--- Extracted records Enclosed Below ---

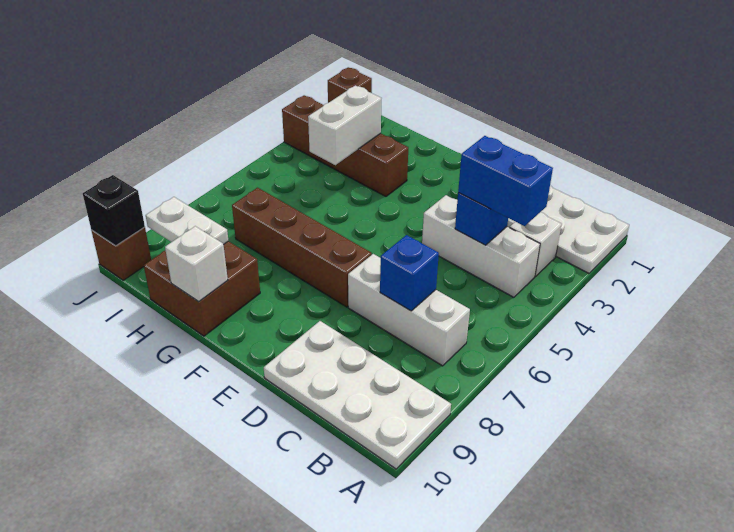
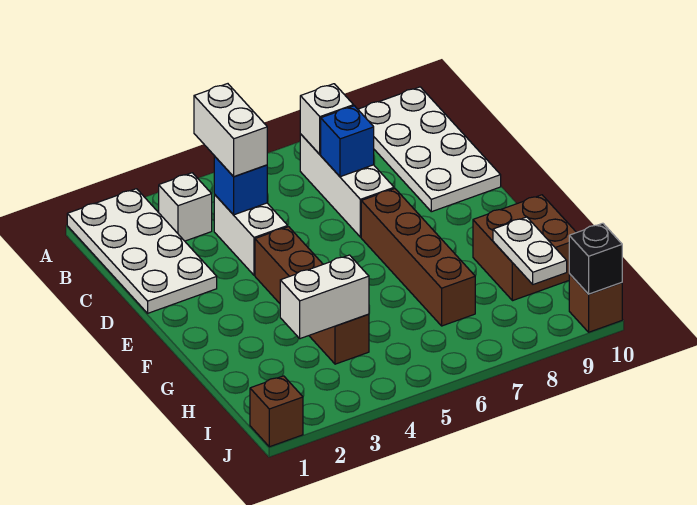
white brick B4:D4 level 1 -> white brick C4:D4 level 1
blue brick B4:C4 level 3 -> white brick B4:C4 level 3
brown brick G3:J3 level 1 -> brown brick E4:H4 level 1
white brick G10 level 2 -> white brick B7 level 2

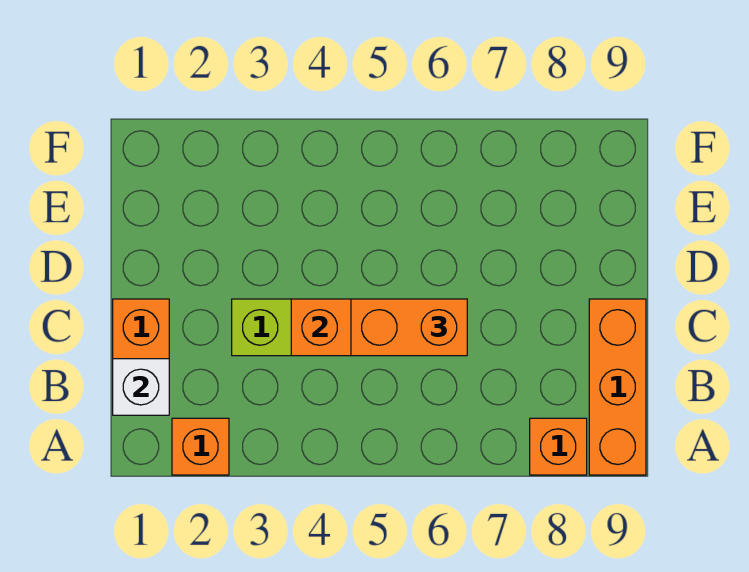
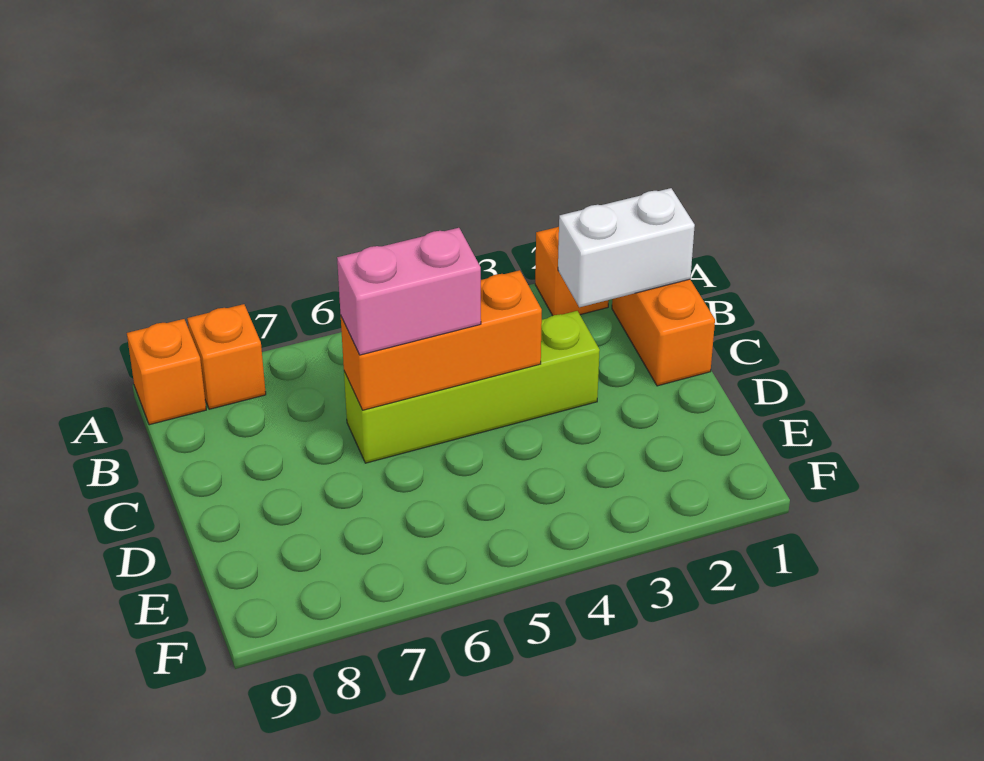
orange brick A9:C9 level 1 -> orange brick A9 level 1
white brick B1 level 2 -> white brick B1:B2 level 2
orange brick C5:C6 level 3 -> pink brick C5:C6 level 3

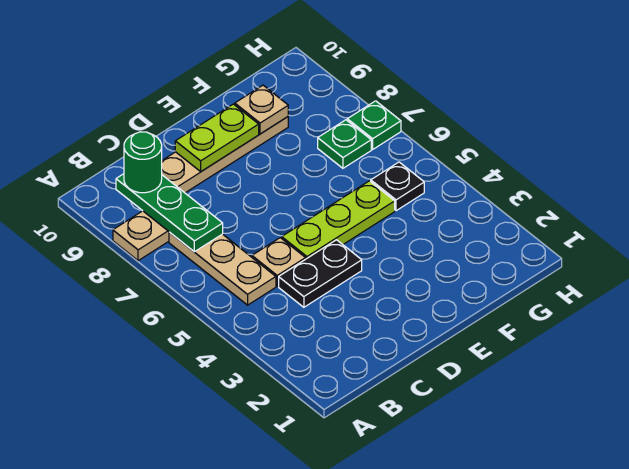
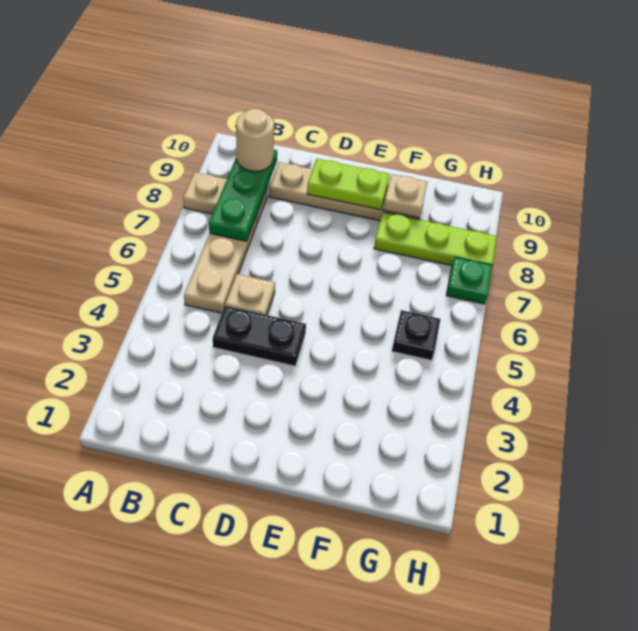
green round brick B9 level 3 -> tan round brick B9 level 3
lime plate D5:F5 level 1 -> lime plate F8:H8 level 1
green plate G7 level 1 -> none

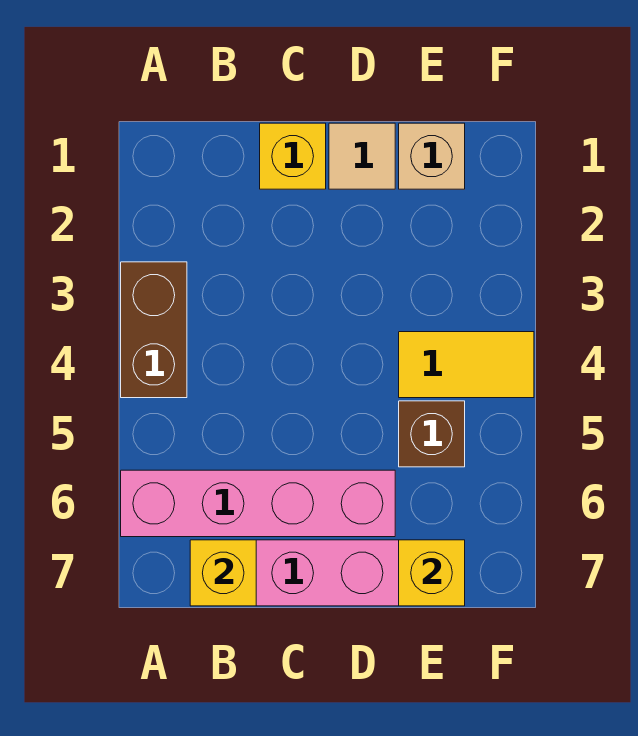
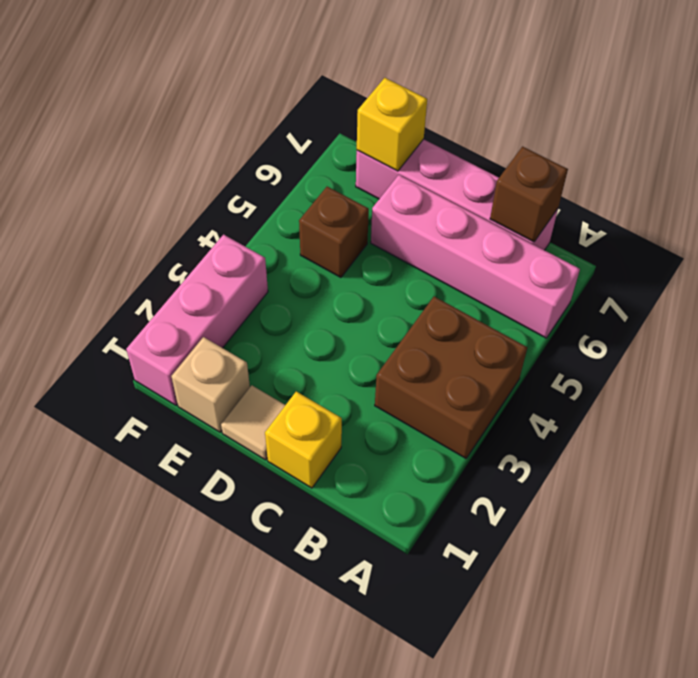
brown brick A3:A4 level 1 -> brown brick A3:B4 level 1
yellow brick B7 level 2 -> brown brick B7 level 2
yellow tile E4:F4 level 1 -> none
none -> pink brick F1:F3 level 1

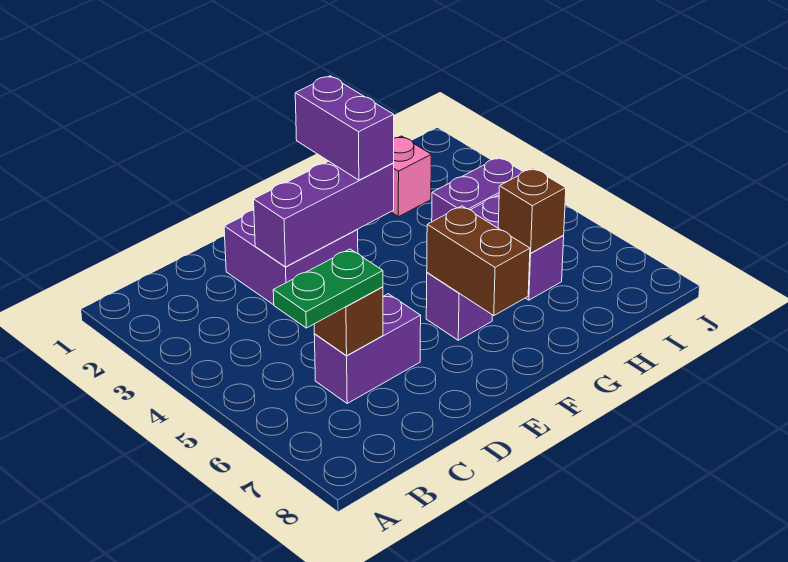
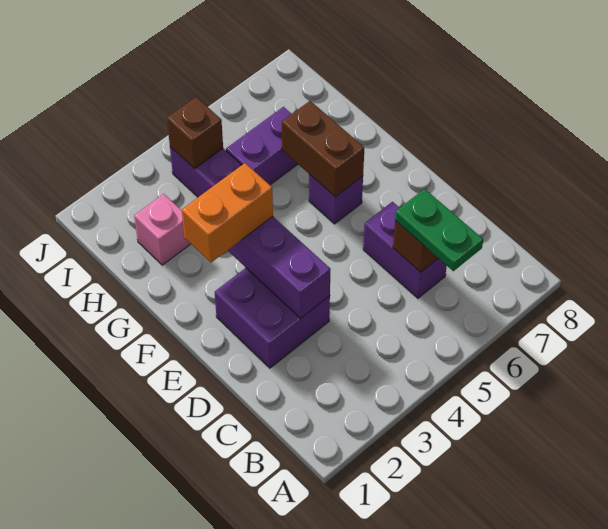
purple brick F2:F3 level 3 -> orange brick F2:F3 level 3
brown brick F6:F7 level 2 -> brown brick F6:G6 level 2
brown brick H6 level 2 -> brown brick I4 level 2

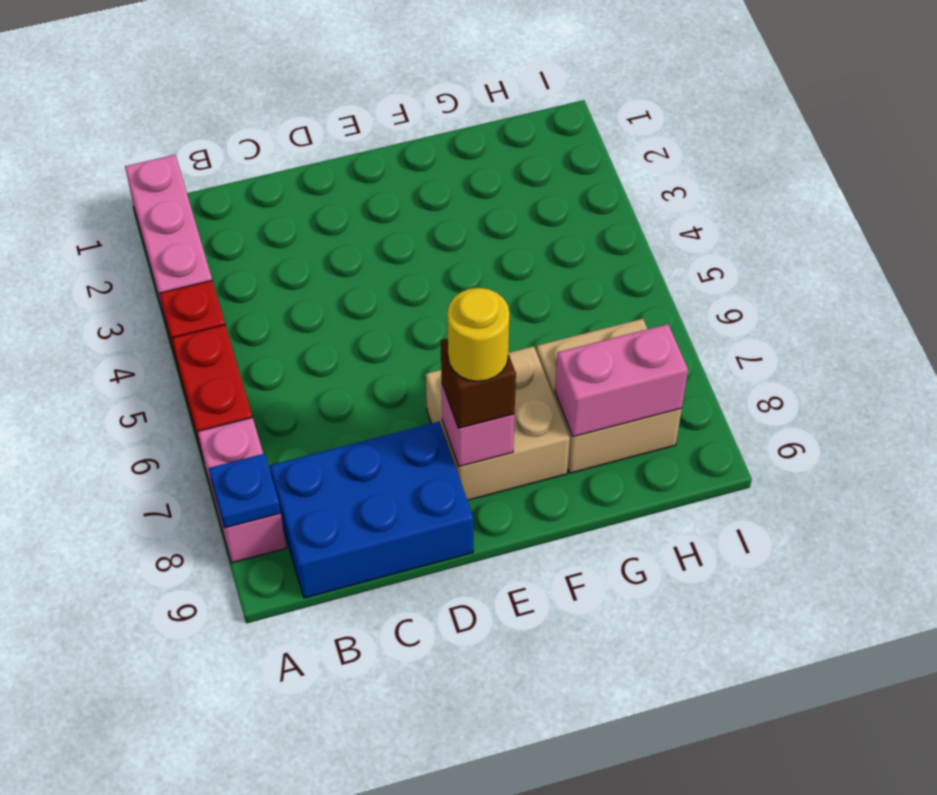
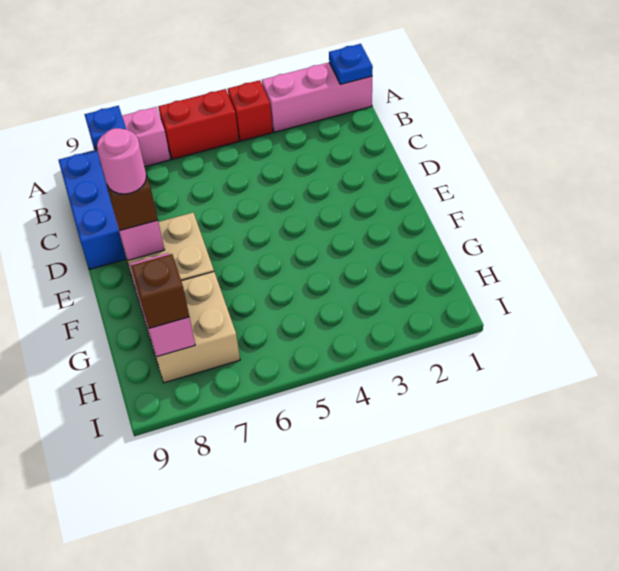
none -> blue plate A1 level 2
yellow round brick E8 level 4 -> pink round brick E8 level 4
none -> brown brick H8 level 3

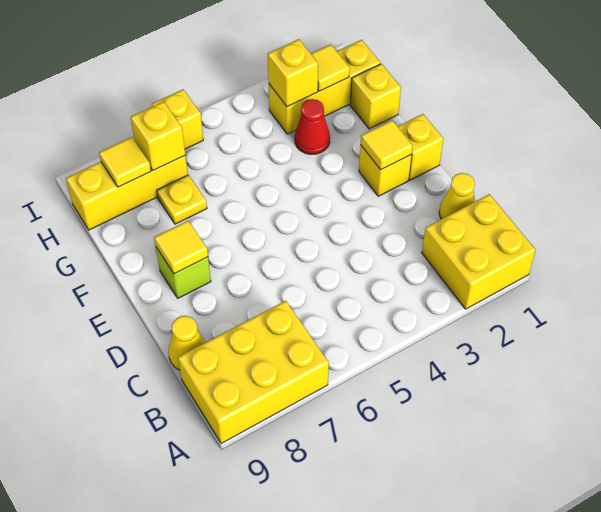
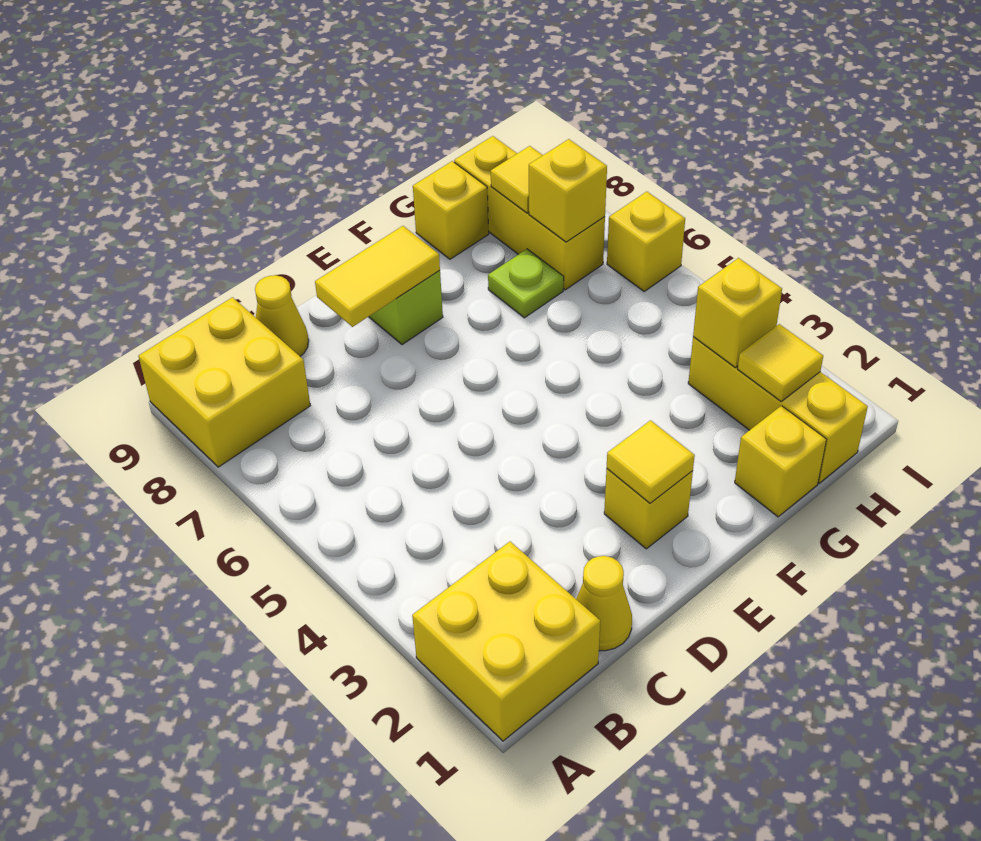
yellow brick A7:B9 level 1 -> yellow brick A8:B9 level 1
yellow brick E1 level 1 -> yellow brick G9 level 1
yellow tile E8 level 2 -> yellow tile D8:E8 level 2
red cone G3 level 1 -> none
yellow plate G7 level 1 -> lime plate G7 level 1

--- End of Enclosed Extracted records ---

What is required: Your reply should repeat the entries above exactly, leaving the pictures out.

Problem solution:
white brick B4:D4 level 1 -> white brick C4:D4 level 1
blue brick B4:C4 level 3 -> white brick B4:C4 level 3
brown brick G3:J3 level 1 -> brown brick E4:H4 level 1
white brick G10 level 2 -> white brick B7 level 2

orange brick A9:C9 level 1 -> orange brick A9 level 1
white brick B1 level 2 -> white brick B1:B2 level 2
orange brick C5:C6 level 3 -> pink brick C5:C6 level 3

green round brick B9 level 3 -> tan round brick B9 level 3
lime plate D5:F5 level 1 -> lime plate F8:H8 level 1
green plate G7 level 1 -> none

brown brick A3:A4 level 1 -> brown brick A3:B4 level 1
yellow brick B7 level 2 -> brown brick B7 level 2
yellow tile E4:F4 level 1 -> none
none -> pink brick F1:F3 level 1

purple brick F2:F3 level 3 -> orange brick F2:F3 level 3
brown brick F6:F7 level 2 -> brown brick F6:G6 level 2
brown brick H6 level 2 -> brown brick I4 level 2

none -> blue plate A1 level 2
yellow round brick E8 level 4 -> pink round brick E8 level 4
none -> brown brick H8 level 3

yellow brick A7:B9 level 1 -> yellow brick A8:B9 level 1
yellow brick E1 level 1 -> yellow brick G9 level 1
yellow tile E8 level 2 -> yellow tile D8:E8 level 2
red cone G3 level 1 -> none
yellow plate G7 level 1 -> lime plate G7 level 1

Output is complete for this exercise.